* [Problem requirements]: Each line of the material below with the word "yellow" is to be reported.

* [Extracted records]:
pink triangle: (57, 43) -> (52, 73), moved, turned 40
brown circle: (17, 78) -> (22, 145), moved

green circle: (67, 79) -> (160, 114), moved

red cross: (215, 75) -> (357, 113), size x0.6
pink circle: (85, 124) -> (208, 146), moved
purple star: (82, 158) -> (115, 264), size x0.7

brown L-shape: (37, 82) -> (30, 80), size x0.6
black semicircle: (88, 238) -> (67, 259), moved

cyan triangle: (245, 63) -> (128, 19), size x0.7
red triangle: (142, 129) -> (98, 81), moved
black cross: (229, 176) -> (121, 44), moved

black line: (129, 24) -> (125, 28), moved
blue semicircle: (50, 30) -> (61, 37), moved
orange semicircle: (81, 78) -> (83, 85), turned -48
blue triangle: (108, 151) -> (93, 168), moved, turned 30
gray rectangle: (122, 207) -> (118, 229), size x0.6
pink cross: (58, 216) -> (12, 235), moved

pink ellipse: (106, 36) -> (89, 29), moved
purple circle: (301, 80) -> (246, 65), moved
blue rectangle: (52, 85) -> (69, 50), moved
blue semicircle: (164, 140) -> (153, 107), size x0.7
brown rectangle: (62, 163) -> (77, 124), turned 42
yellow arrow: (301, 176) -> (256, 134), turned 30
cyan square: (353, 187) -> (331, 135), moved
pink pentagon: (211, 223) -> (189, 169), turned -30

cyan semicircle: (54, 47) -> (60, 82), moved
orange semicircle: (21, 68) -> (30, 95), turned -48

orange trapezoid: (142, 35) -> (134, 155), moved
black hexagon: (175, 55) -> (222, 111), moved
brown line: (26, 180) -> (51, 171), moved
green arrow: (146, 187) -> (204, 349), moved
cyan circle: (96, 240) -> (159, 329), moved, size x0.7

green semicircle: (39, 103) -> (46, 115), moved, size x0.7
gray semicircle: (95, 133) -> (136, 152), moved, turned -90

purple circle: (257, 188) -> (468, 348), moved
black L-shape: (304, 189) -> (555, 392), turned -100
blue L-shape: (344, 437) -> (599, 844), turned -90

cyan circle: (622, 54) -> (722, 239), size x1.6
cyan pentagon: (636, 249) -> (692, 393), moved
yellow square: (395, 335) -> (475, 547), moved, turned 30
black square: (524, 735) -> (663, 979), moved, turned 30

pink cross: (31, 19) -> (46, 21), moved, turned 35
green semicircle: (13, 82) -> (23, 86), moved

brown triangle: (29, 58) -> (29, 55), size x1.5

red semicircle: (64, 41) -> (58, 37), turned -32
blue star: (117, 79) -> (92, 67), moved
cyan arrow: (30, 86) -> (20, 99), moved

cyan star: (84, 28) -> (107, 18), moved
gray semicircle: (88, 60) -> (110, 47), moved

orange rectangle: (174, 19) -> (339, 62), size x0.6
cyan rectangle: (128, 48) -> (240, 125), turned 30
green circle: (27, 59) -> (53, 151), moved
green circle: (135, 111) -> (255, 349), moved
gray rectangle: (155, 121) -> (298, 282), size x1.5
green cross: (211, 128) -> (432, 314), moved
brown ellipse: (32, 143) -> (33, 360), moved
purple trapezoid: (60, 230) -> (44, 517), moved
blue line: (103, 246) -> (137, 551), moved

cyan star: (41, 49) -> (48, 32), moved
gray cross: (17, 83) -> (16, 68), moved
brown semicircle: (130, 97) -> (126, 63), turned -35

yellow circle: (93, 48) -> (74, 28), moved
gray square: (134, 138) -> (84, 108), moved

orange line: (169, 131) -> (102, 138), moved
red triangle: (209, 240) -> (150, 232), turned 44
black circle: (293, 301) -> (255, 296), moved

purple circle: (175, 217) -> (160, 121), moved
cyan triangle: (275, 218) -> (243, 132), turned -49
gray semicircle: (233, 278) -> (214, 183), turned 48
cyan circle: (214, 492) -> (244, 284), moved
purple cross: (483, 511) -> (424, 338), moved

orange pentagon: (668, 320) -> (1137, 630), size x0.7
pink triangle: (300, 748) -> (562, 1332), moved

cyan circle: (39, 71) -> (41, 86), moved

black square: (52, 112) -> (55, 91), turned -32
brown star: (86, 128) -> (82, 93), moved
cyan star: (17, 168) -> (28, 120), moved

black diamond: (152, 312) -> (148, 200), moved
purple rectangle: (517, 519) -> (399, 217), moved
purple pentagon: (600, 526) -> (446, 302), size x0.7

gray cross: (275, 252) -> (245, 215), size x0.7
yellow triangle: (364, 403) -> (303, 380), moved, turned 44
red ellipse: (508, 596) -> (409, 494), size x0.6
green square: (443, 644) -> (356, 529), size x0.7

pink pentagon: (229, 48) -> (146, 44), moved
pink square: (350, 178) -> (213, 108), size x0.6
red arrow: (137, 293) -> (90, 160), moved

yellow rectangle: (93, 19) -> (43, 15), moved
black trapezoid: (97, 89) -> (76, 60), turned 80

* [Exercise response]:
yellow arrow: (301, 176) -> (256, 134), turned 30
yellow square: (395, 335) -> (475, 547), moved, turned 30
yellow circle: (93, 48) -> (74, 28), moved
yellow triangle: (364, 403) -> (303, 380), moved, turned 44
yellow rectangle: (93, 19) -> (43, 15), moved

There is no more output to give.